=== Aim of the exercise ===
Which lines of the entries hold the string "arrow"? Copy each one.

-------

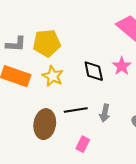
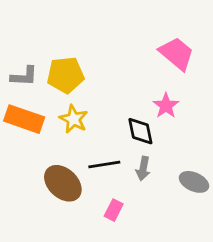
black diamond: (94, 71) -> (140, 131), moved
brown ellipse: (45, 124) -> (63, 183), turned -56

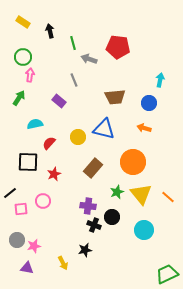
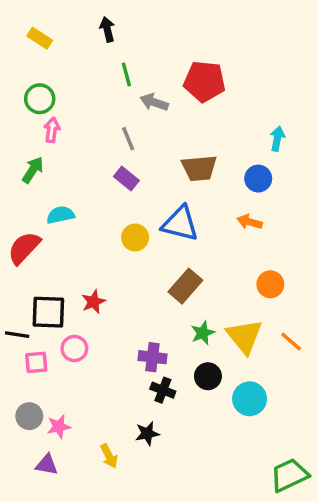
black arrow: (50, 31) -> (107, 29), moved
purple rectangle: (59, 101) -> (126, 179), moved
red semicircle: (49, 143) -> (24, 248), moved, size x1.5
black square: (28, 162) -> (48, 312), moved
orange circle: (133, 162) -> (270, 284), moved, size x0.6
brown rectangle: (93, 168) -> (185, 286), moved
black line: (10, 193) -> (17, 335), turned 48
black circle: (112, 217) -> (208, 376), moved

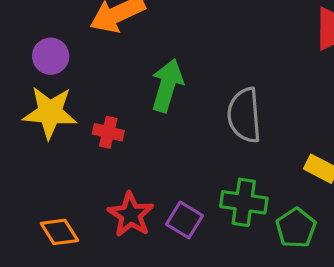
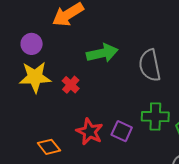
green arrow: (167, 86) -> (102, 53), turned 68
red cross: (108, 132) -> (71, 85), turned 36

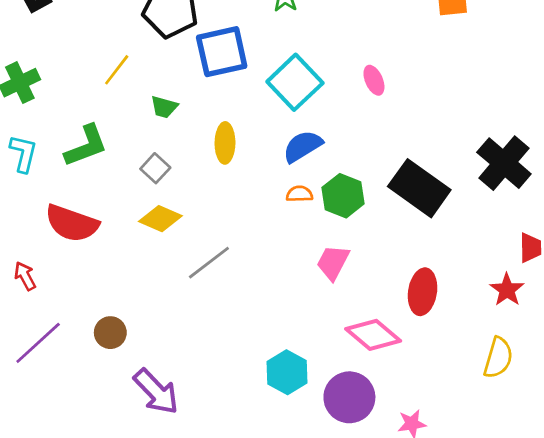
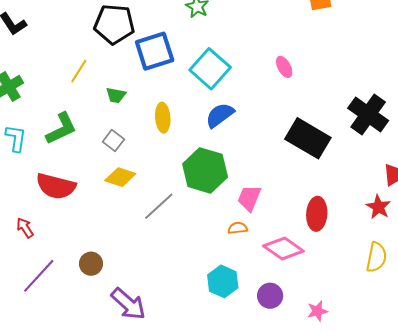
pink ellipse: (374, 80) -> (284, 67), moved
orange semicircle: (299, 194) -> (238, 228), moved
green hexagon: (343, 196) -> (205, 170), moved, size x1.4
purple circle: (349, 397) -> (270, 296), size x0.7

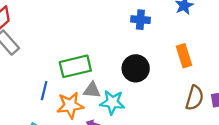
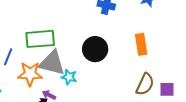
gray triangle: (92, 90) -> (52, 63), size x1.6
cyan star: (112, 102) -> (69, 77), size x0.7

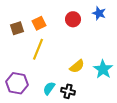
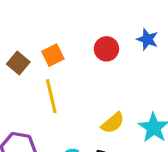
brown square: (17, 28) -> (18, 63), turned -32
yellow line: (38, 49) -> (51, 96), turned -35

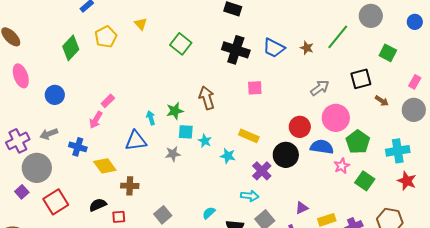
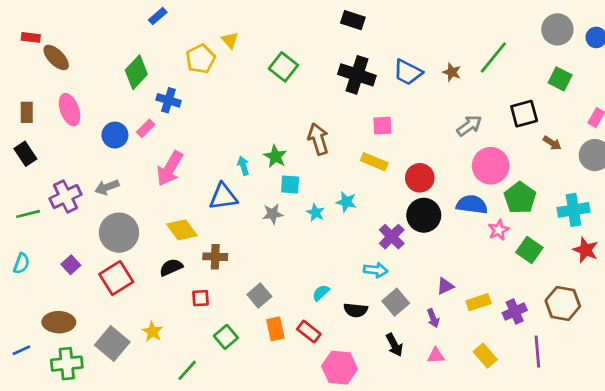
gray circle: (371, 16) -> (557, 29), moved
yellow pentagon: (106, 37) -> (201, 59), moved
pink rectangle: (108, 101) -> (146, 128), moved
green star: (175, 111) -> (275, 156), turned -30
pink arrow: (96, 120) -> (170, 168), size x1.5
red circle: (300, 127) -> (420, 178), moved
yellow rectangle: (249, 136) -> (374, 162), moved
cyan star: (205, 141) -> (315, 213), moved
blue cross: (78, 147) -> (168, 100), moved
cyan star: (228, 156) -> (346, 202), moved
gray circle: (37, 168) -> (119, 233), moved
black semicircle: (98, 205) -> (171, 267), moved

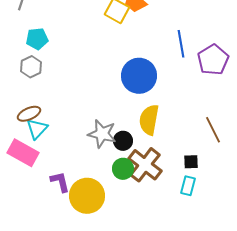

-------

=== Exercise response ===
black arrow: (50, 31) -> (107, 29), moved
green arrow: (167, 86) -> (102, 53), turned 68
pink arrow: (96, 120) -> (170, 168), size x1.5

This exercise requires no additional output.